-- DATA UNDER STUDY follows --

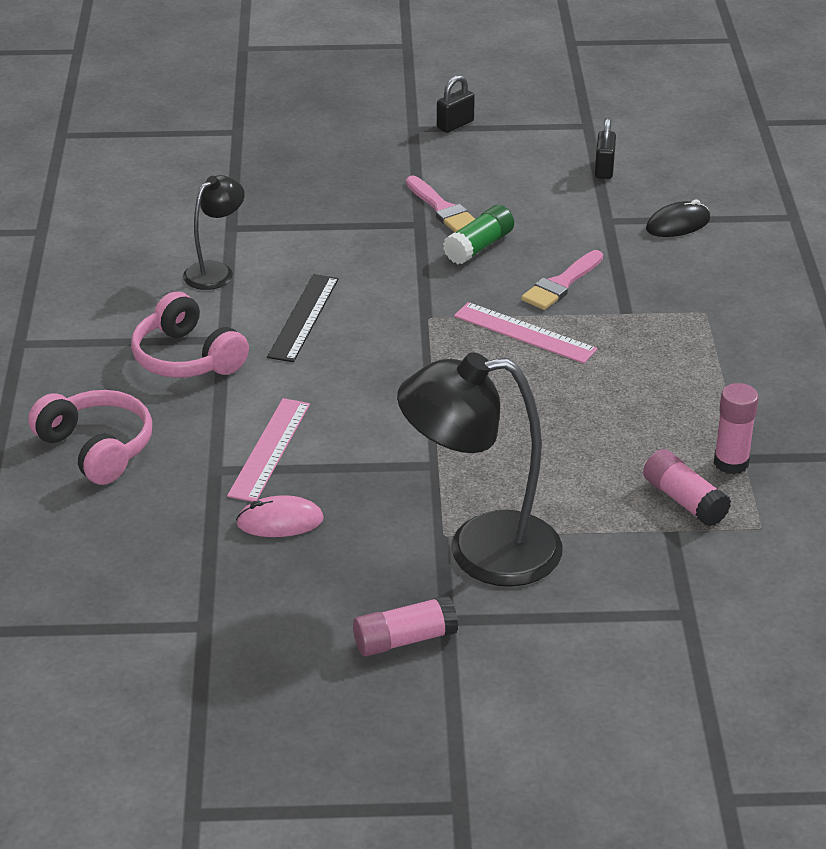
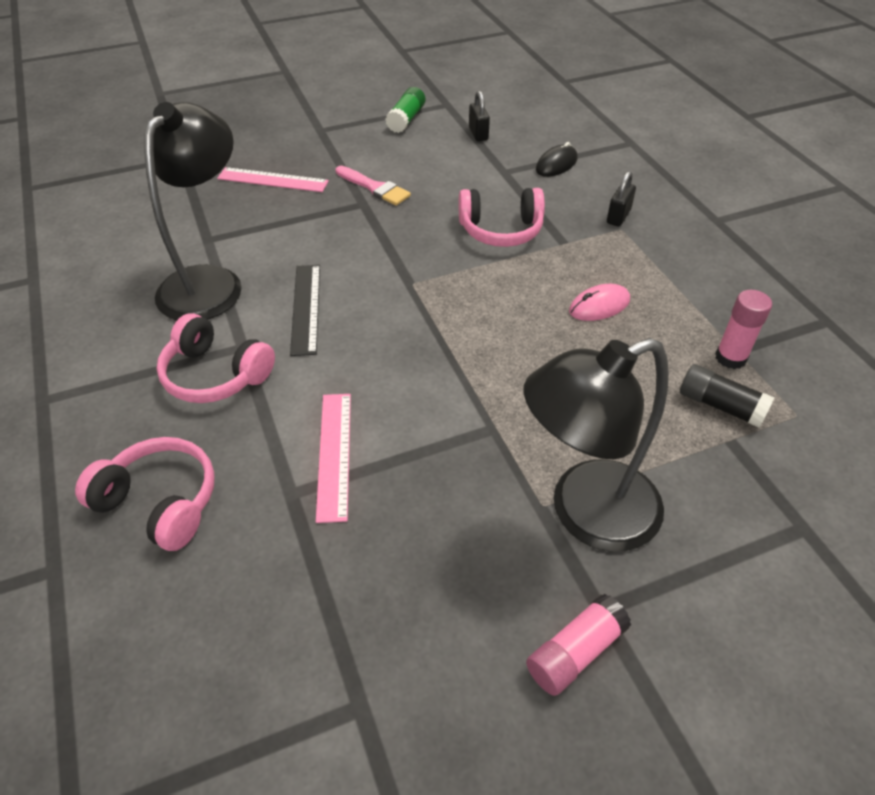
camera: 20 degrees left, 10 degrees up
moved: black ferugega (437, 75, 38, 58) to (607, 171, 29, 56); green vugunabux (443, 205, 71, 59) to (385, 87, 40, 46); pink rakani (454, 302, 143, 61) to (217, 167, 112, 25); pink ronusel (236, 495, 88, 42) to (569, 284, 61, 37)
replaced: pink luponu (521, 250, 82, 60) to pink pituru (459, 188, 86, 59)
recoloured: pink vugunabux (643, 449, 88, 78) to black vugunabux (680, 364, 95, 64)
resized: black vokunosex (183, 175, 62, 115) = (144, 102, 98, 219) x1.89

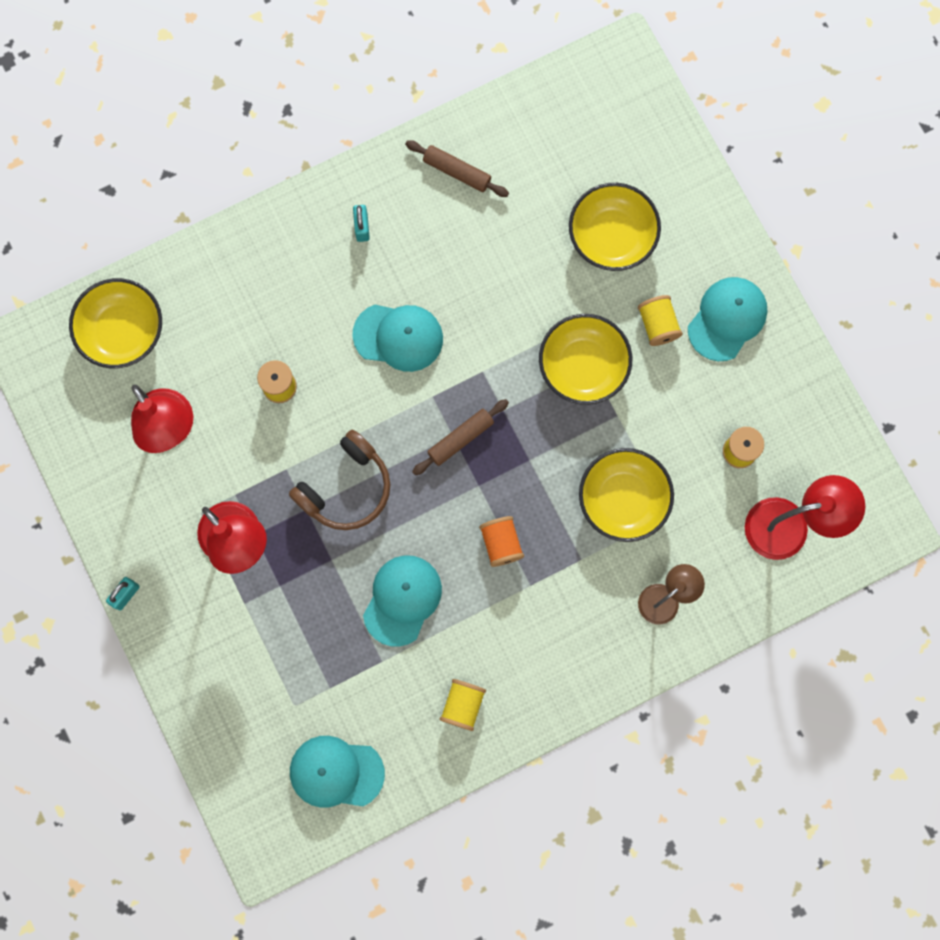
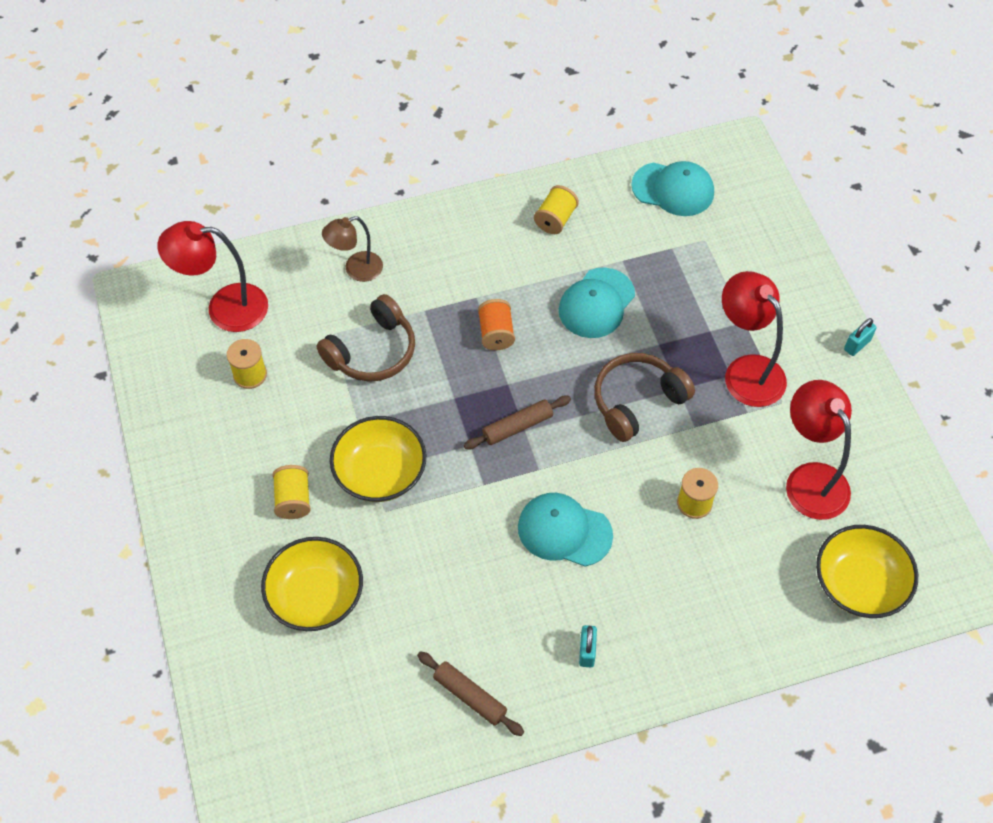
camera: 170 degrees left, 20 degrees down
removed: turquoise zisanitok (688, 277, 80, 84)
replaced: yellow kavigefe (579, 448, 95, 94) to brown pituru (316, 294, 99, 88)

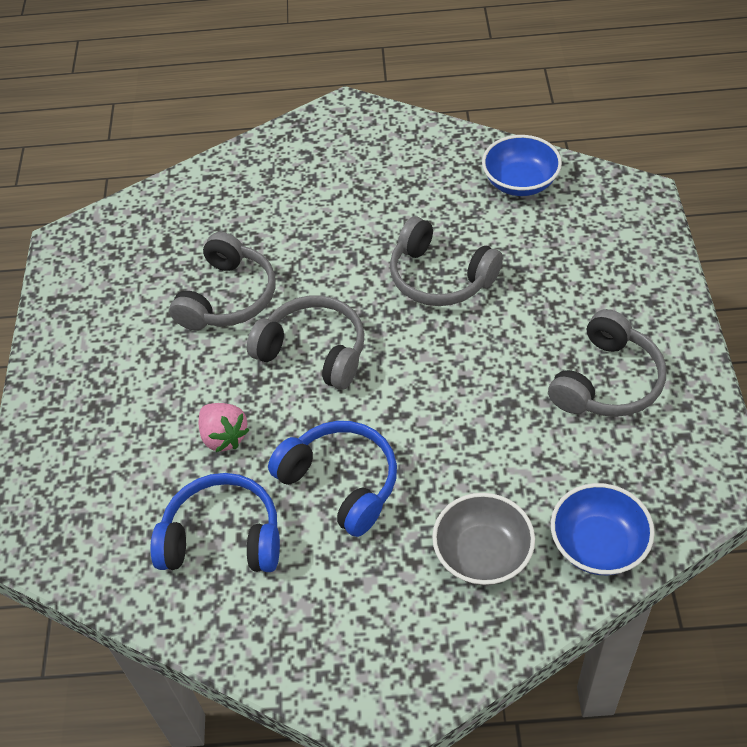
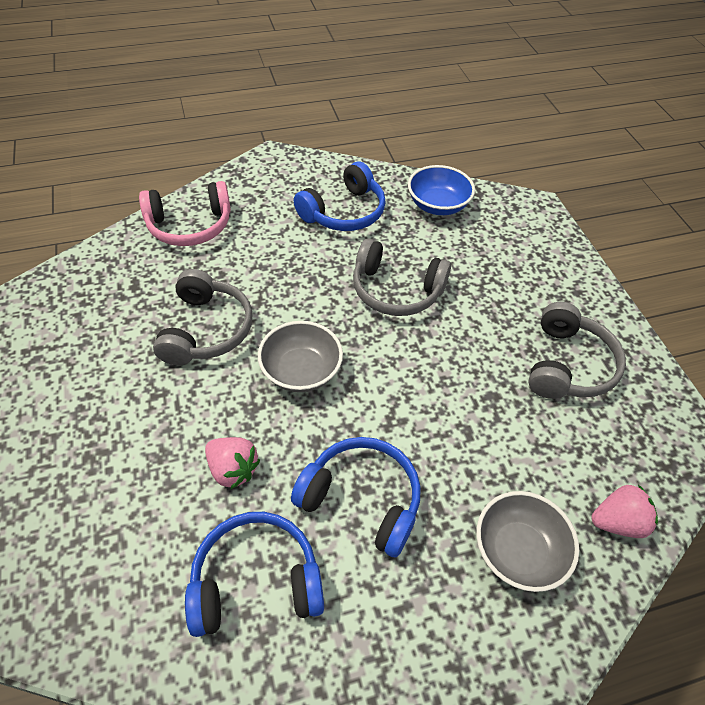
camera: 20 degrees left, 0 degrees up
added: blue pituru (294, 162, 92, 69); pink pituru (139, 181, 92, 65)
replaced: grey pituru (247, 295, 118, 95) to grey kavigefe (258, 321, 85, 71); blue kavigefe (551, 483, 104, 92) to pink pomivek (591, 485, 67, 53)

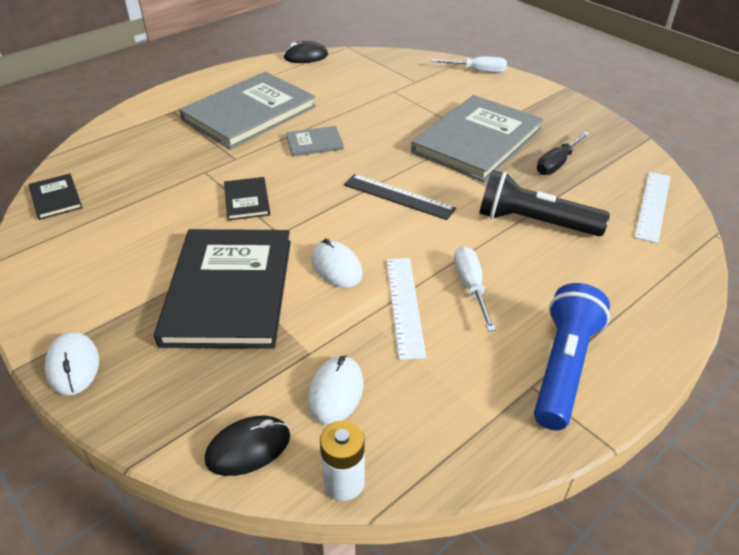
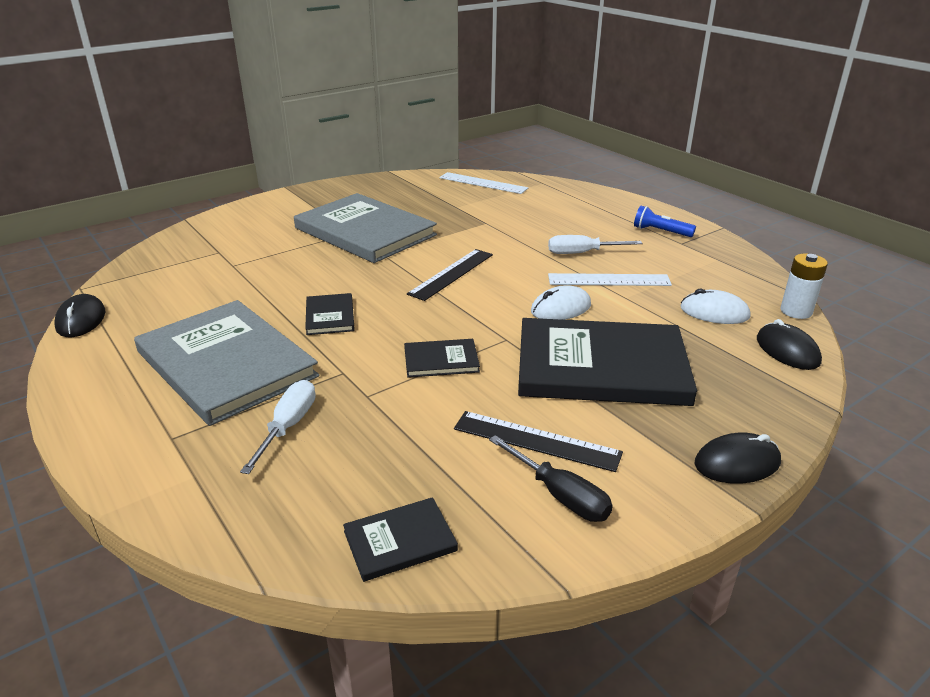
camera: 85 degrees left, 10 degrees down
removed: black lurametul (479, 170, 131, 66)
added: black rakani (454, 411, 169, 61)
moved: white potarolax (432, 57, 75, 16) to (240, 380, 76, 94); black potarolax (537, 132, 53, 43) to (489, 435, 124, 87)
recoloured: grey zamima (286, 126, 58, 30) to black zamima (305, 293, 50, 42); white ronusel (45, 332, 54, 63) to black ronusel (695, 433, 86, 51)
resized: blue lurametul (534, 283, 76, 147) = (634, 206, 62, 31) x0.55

-- DATA UNDER STUDY concluded --

Return a word-for-word copy of the lines above from the one holding "replaced: pink luponu" through the one holding "recoloured: pink vugunabux", with both of them included and nothing besides.

replaced: pink luponu (521, 250, 82, 60) to pink pituru (459, 188, 86, 59)
recoloured: pink vugunabux (643, 449, 88, 78) to black vugunabux (680, 364, 95, 64)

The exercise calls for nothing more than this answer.